TASK PROMPT
Each entry must come back word for word; drop the images as you go.

(Stored entries)
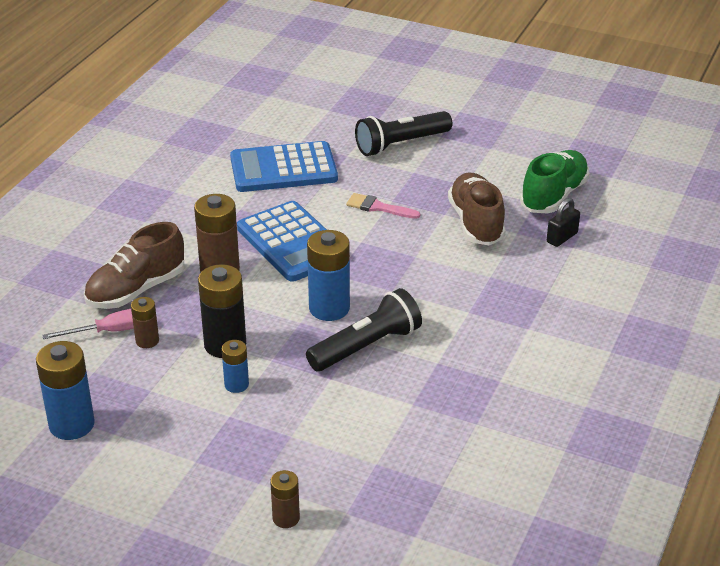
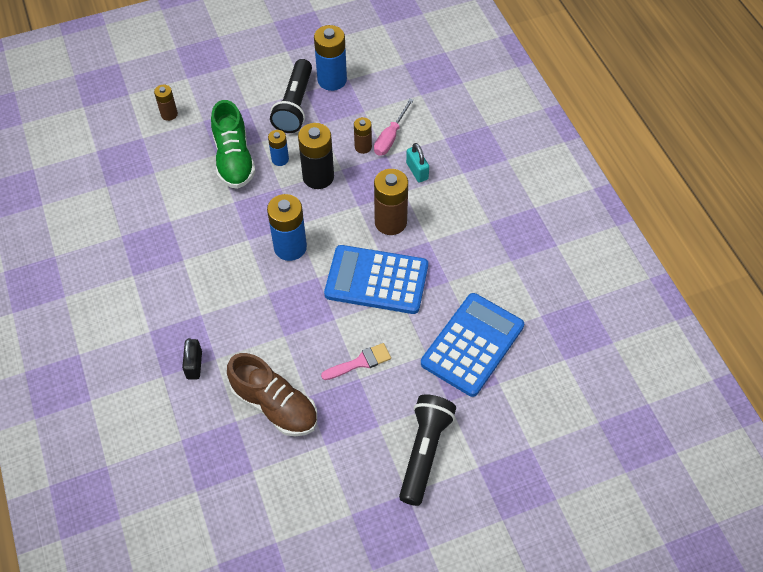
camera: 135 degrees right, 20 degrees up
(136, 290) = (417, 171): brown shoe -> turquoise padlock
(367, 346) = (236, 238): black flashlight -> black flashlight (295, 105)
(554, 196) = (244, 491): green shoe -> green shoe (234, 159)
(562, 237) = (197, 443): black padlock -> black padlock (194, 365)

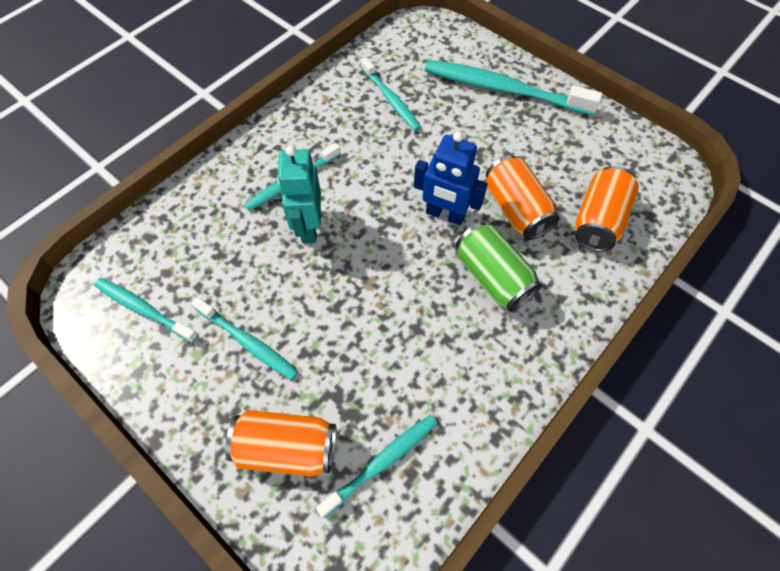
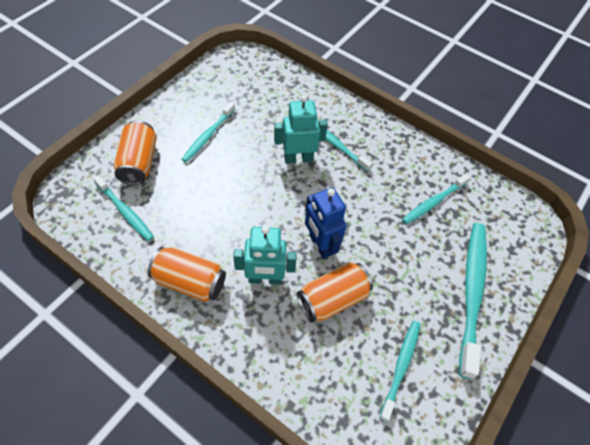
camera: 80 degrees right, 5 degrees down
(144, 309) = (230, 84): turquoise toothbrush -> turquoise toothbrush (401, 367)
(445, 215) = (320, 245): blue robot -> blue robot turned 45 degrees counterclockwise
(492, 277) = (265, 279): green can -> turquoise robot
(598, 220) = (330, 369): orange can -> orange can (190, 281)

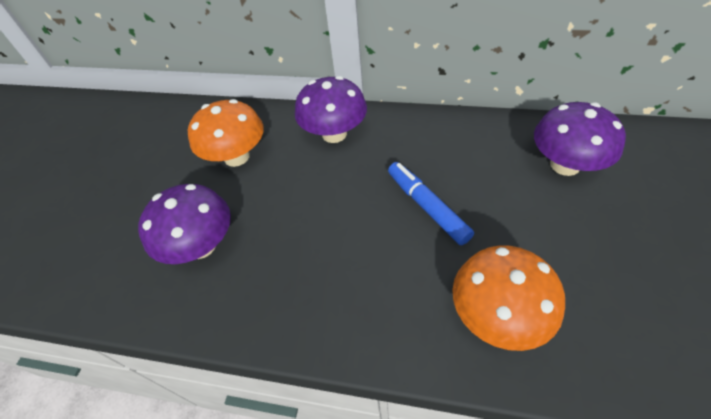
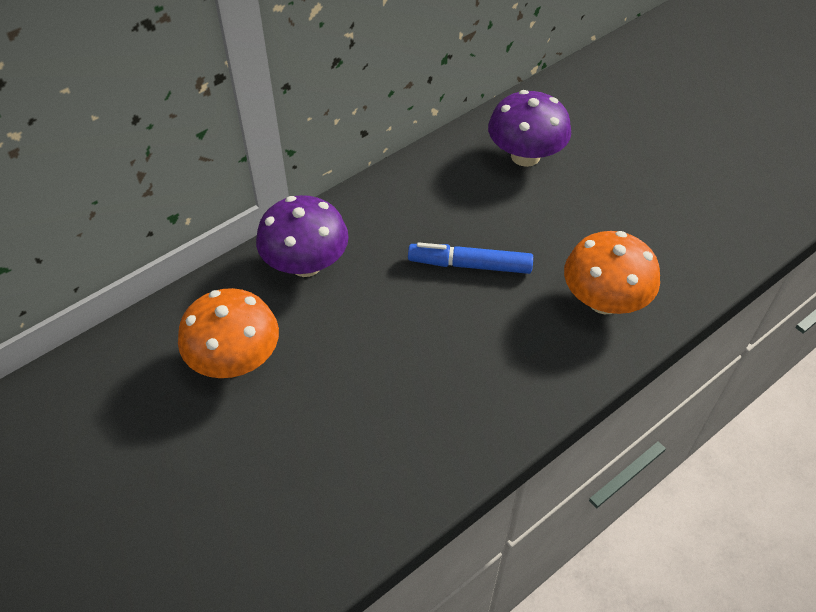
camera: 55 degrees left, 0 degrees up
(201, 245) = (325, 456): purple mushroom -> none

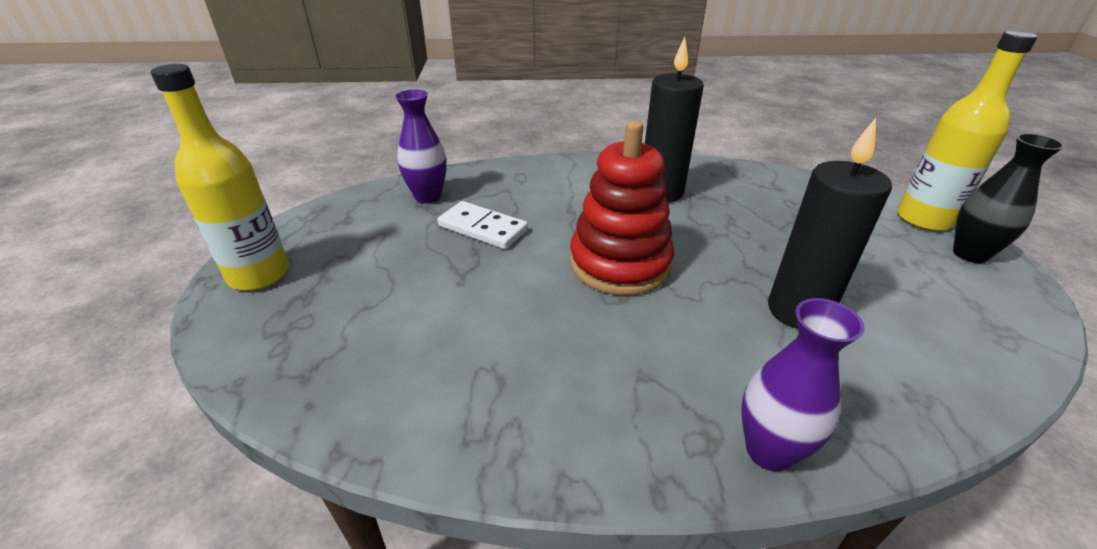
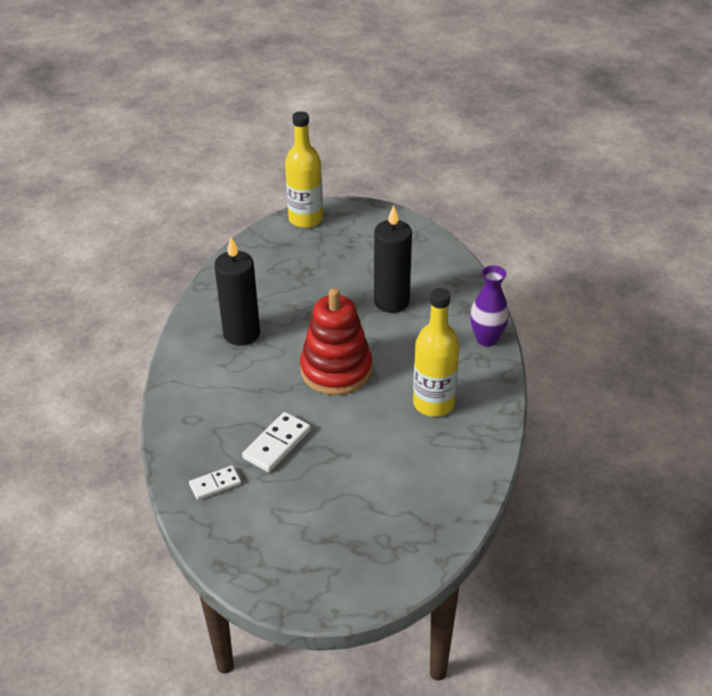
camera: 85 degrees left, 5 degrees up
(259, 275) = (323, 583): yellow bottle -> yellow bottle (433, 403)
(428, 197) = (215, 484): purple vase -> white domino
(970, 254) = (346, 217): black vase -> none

COMPLETED EXERCISE
camera: 135 degrees right, 20 degrees up
(136, 290) = (417, 171): brown shoe -> turquoise padlock
(367, 346) = (236, 238): black flashlight -> black flashlight (295, 105)
(554, 196) = (244, 491): green shoe -> green shoe (234, 159)
(562, 237) = (197, 443): black padlock -> black padlock (194, 365)

camera: 80 degrees right, 5 degrees down
(144, 309) = (230, 84): turquoise toothbrush -> turquoise toothbrush (401, 367)
(445, 215) = (320, 245): blue robot -> blue robot turned 45 degrees counterclockwise
(492, 277) = (265, 279): green can -> turquoise robot
(598, 220) = (330, 369): orange can -> orange can (190, 281)

camera: 55 degrees left, 0 degrees up
(201, 245) = (325, 456): purple mushroom -> none

camera: 85 degrees left, 5 degrees up
(259, 275) = (323, 583): yellow bottle -> yellow bottle (433, 403)
(428, 197) = (215, 484): purple vase -> white domino
(970, 254) = (346, 217): black vase -> none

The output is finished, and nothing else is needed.